↓

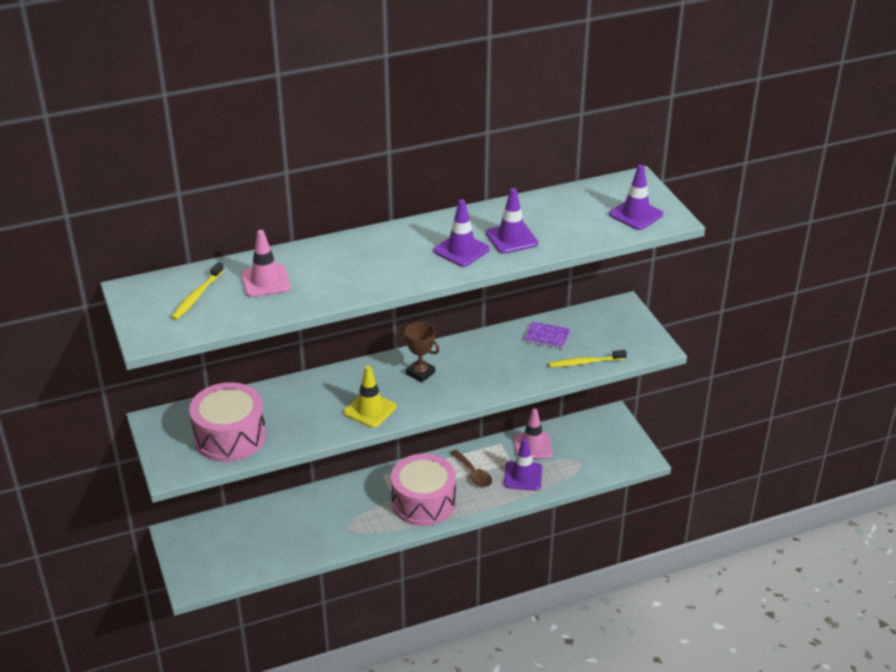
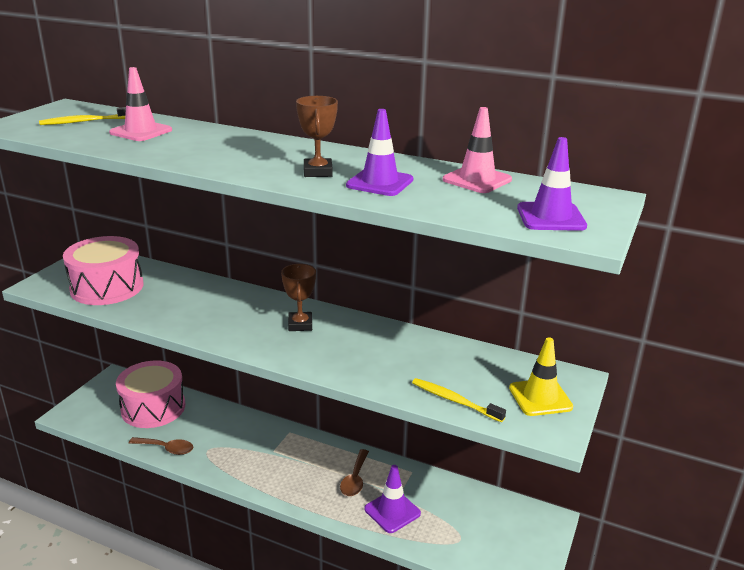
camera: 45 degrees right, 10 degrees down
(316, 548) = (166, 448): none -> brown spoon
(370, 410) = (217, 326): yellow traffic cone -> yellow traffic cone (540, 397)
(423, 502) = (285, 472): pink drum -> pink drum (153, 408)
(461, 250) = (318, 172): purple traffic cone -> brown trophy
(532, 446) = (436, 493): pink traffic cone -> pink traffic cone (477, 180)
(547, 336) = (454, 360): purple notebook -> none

↑
↓

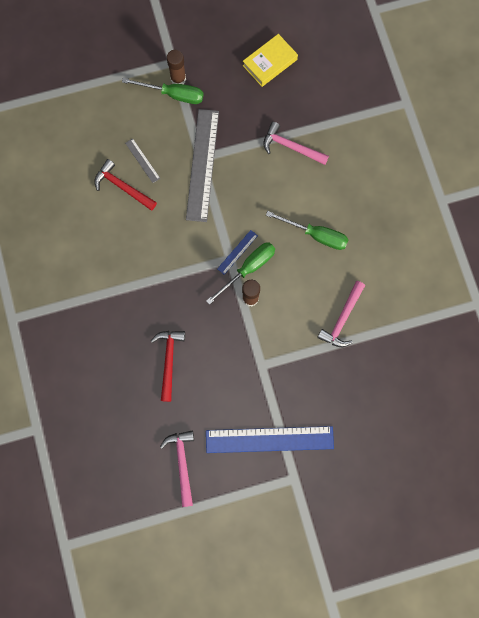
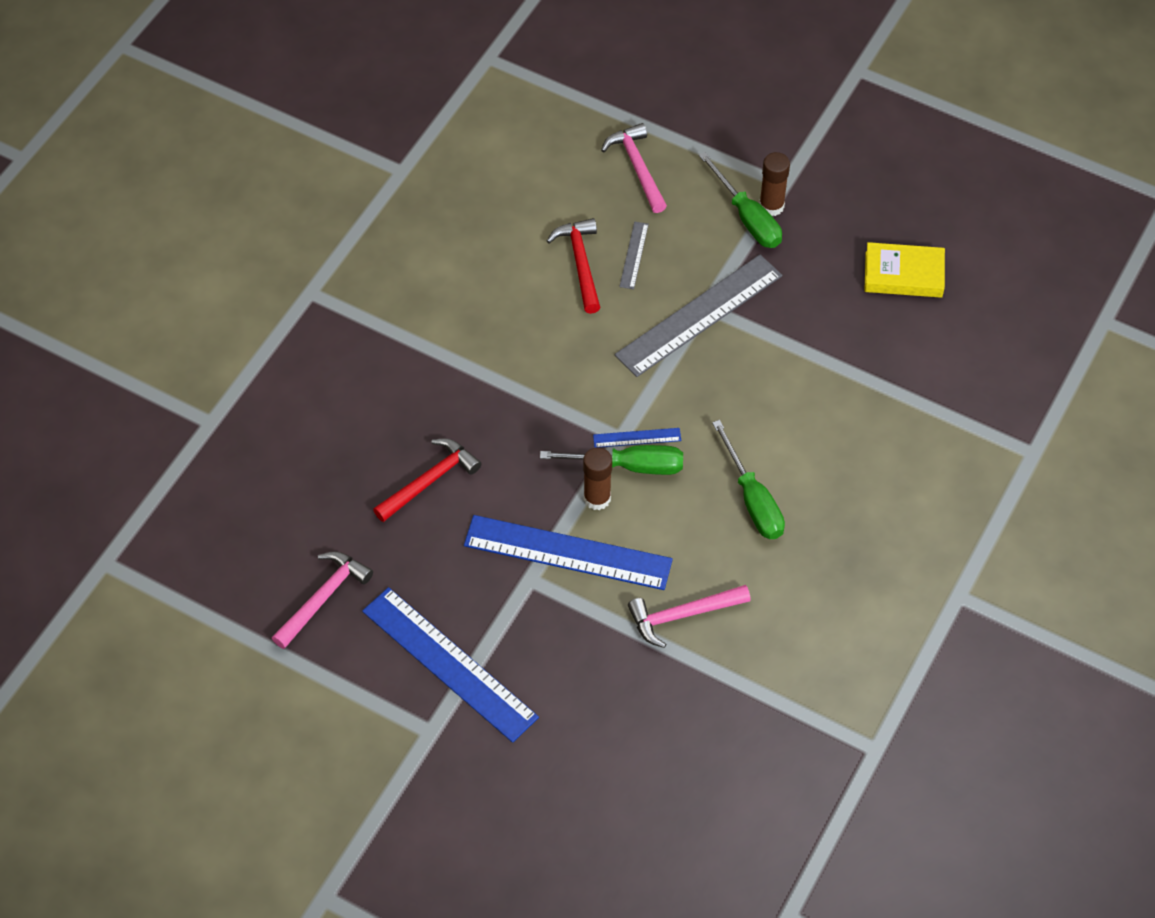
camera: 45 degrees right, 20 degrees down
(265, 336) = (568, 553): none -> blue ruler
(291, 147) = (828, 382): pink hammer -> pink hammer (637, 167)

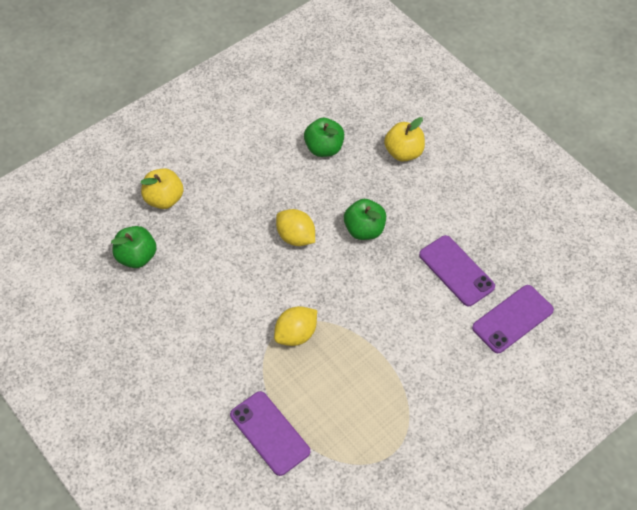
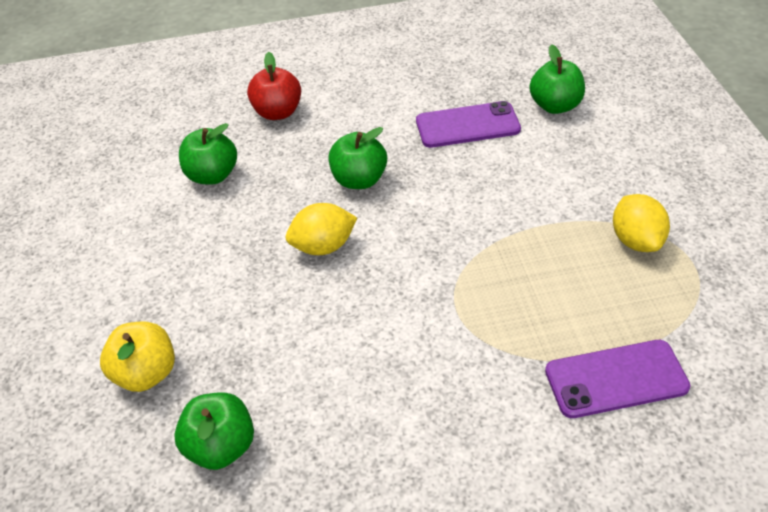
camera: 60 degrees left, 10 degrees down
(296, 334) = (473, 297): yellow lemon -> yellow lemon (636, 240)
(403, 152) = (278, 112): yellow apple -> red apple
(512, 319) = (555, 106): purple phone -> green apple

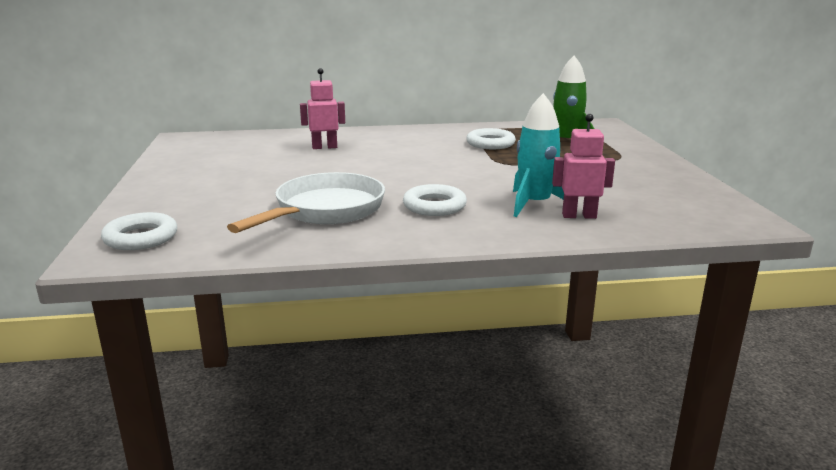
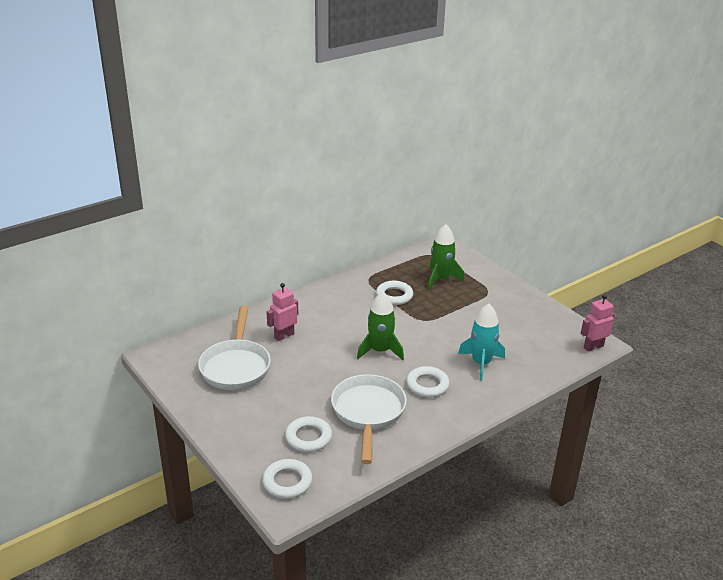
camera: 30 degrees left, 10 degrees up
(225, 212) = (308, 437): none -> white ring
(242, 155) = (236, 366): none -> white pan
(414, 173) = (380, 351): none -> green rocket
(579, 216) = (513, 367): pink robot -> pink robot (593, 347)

↑
↓

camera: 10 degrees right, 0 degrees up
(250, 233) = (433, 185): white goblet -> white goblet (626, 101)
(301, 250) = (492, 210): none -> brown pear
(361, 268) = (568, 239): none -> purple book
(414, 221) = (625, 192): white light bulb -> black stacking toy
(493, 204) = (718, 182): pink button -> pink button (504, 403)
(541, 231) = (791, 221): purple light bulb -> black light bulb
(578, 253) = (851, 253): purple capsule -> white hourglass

↑

**Task item:**
Looking at the data above, show all lines where the word "right" occurs.

**Your response:**
camera: 45 degrees right, 10 degrees down
camera: 45 degrees right, 20 degrees down
camera: 10 degrees right, 0 degrees up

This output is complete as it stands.